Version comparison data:
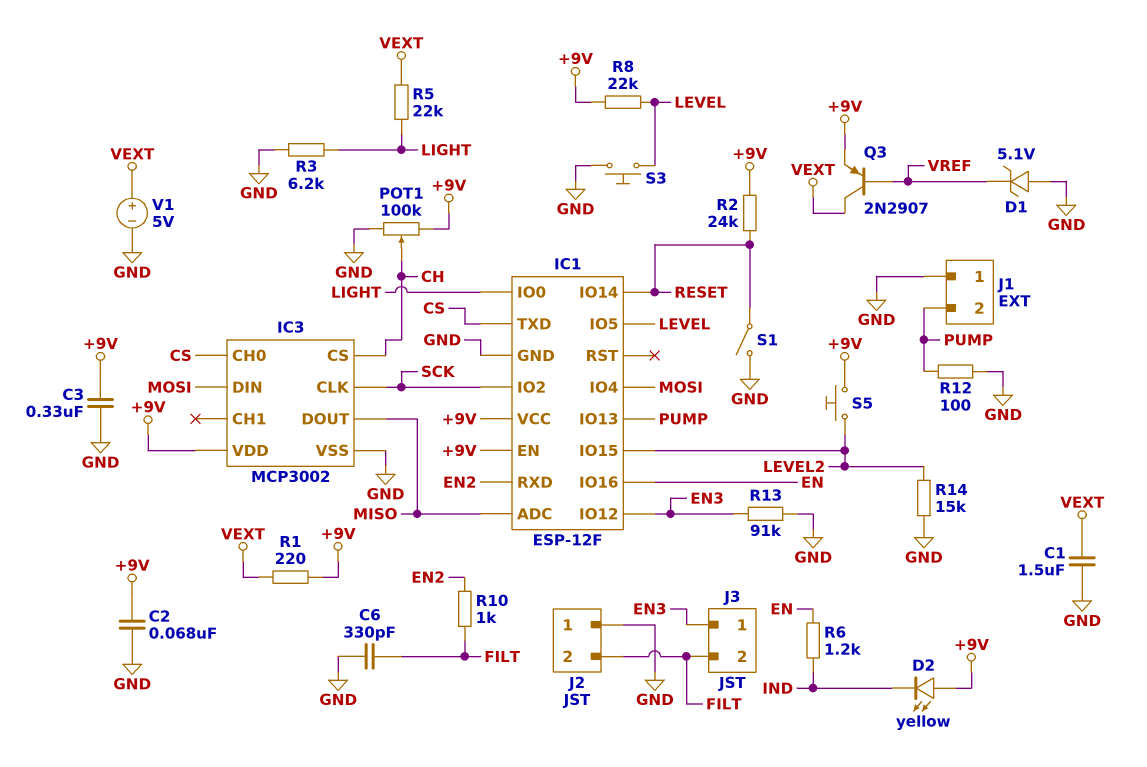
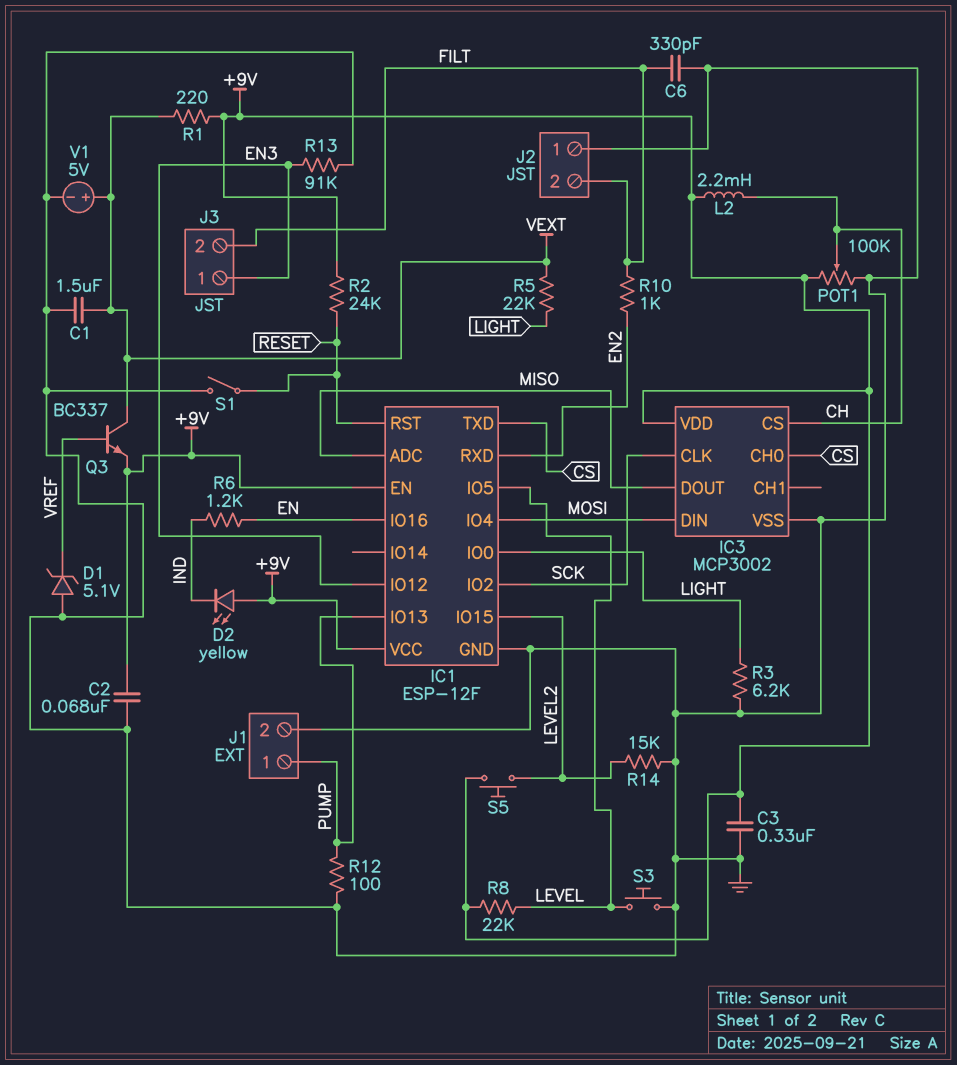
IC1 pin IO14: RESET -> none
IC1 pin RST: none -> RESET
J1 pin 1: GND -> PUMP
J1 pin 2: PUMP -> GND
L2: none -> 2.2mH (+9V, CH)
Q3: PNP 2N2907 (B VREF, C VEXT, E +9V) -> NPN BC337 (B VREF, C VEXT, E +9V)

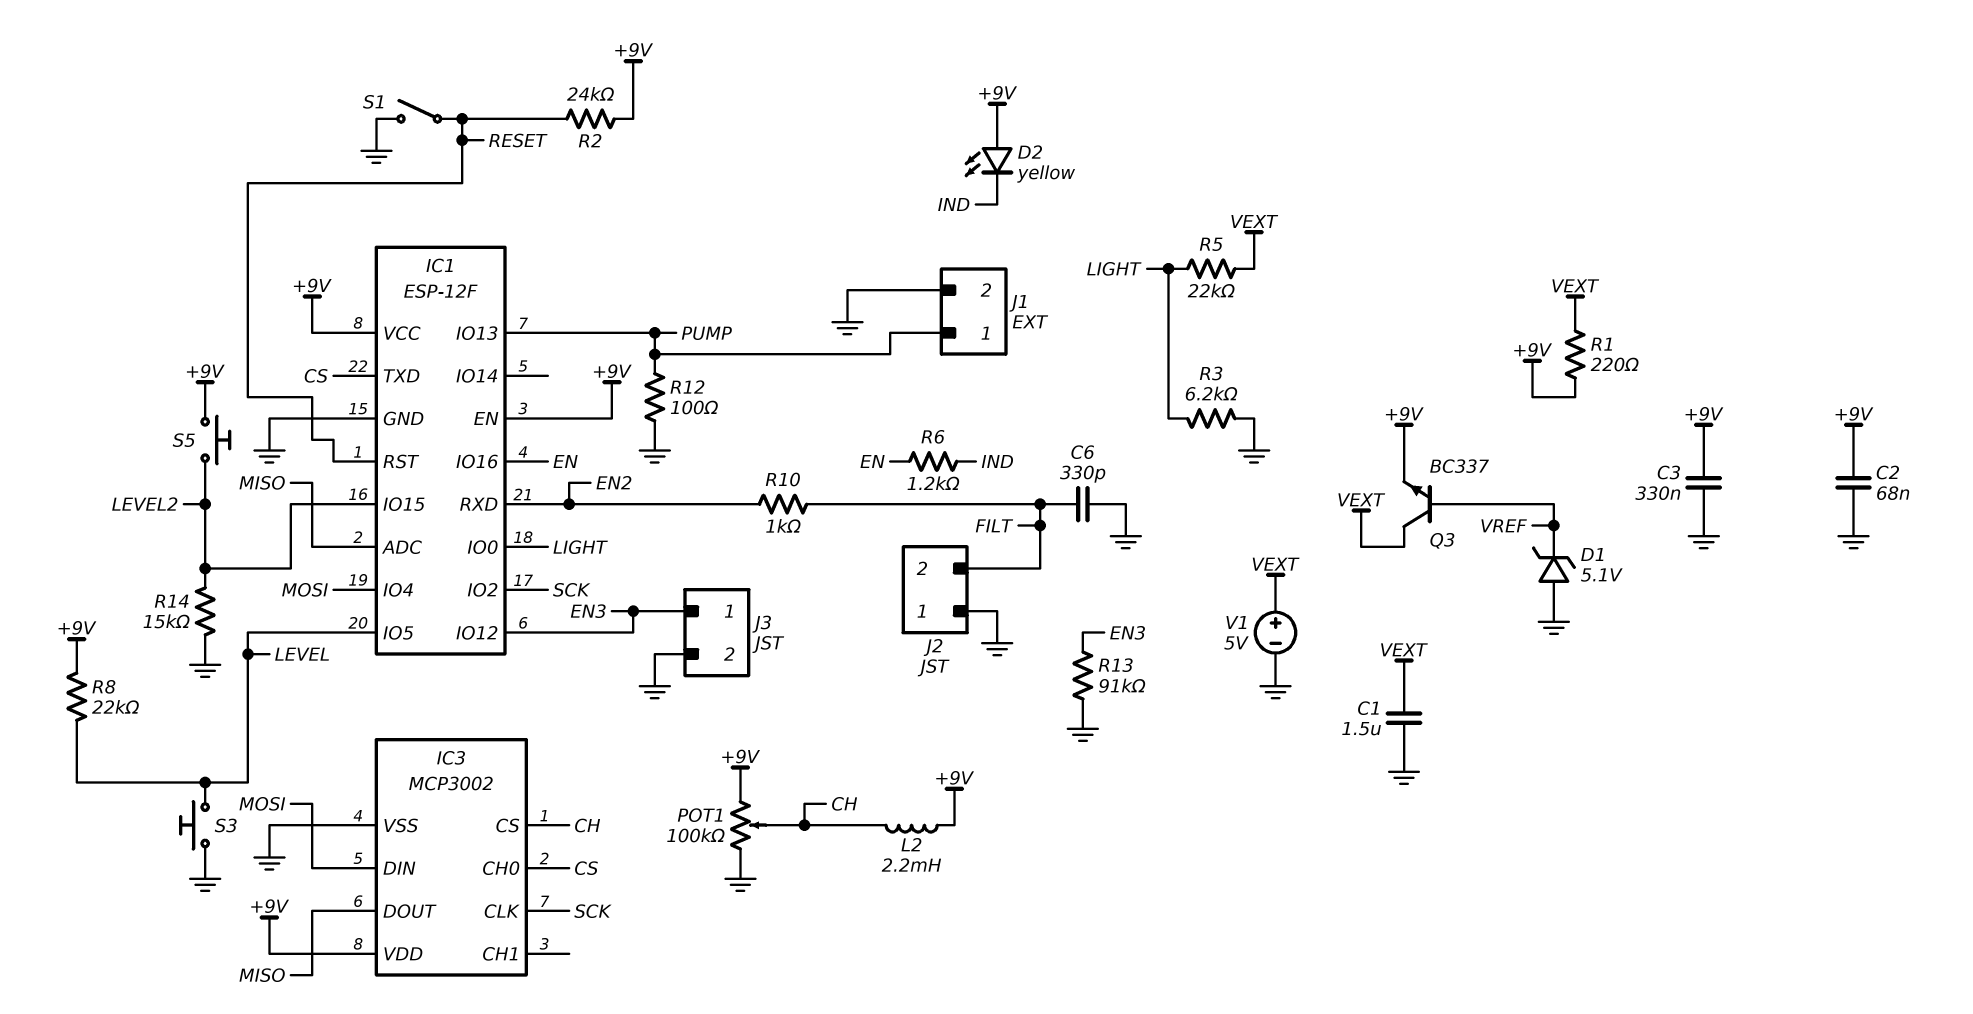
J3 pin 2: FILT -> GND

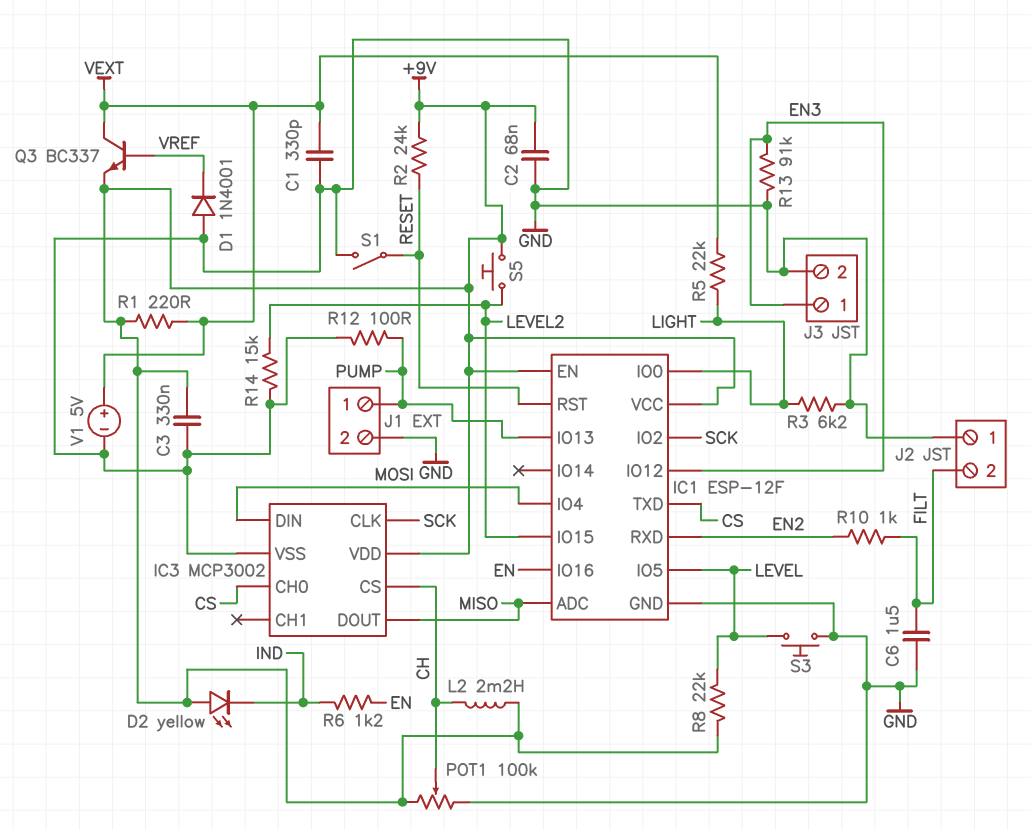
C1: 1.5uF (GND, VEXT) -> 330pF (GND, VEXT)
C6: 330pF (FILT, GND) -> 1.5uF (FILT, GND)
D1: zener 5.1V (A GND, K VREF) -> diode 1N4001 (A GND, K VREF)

(What the task requires) Give the data again word for word, without pictures.

(Task response)
IC1 pin IO14: RESET -> none
IC1 pin RST: none -> RESET
J1 pin 1: GND -> PUMP
J1 pin 2: PUMP -> GND
L2: none -> 2.2mH (+9V, CH)
Q3: PNP 2N2907 (B VREF, C VEXT, E +9V) -> NPN BC337 (B VREF, C VEXT, E +9V)

J3 pin 2: FILT -> GND

C1: 1.5uF (GND, VEXT) -> 330pF (GND, VEXT)
C6: 330pF (FILT, GND) -> 1.5uF (FILT, GND)
D1: zener 5.1V (A GND, K VREF) -> diode 1N4001 (A GND, K VREF)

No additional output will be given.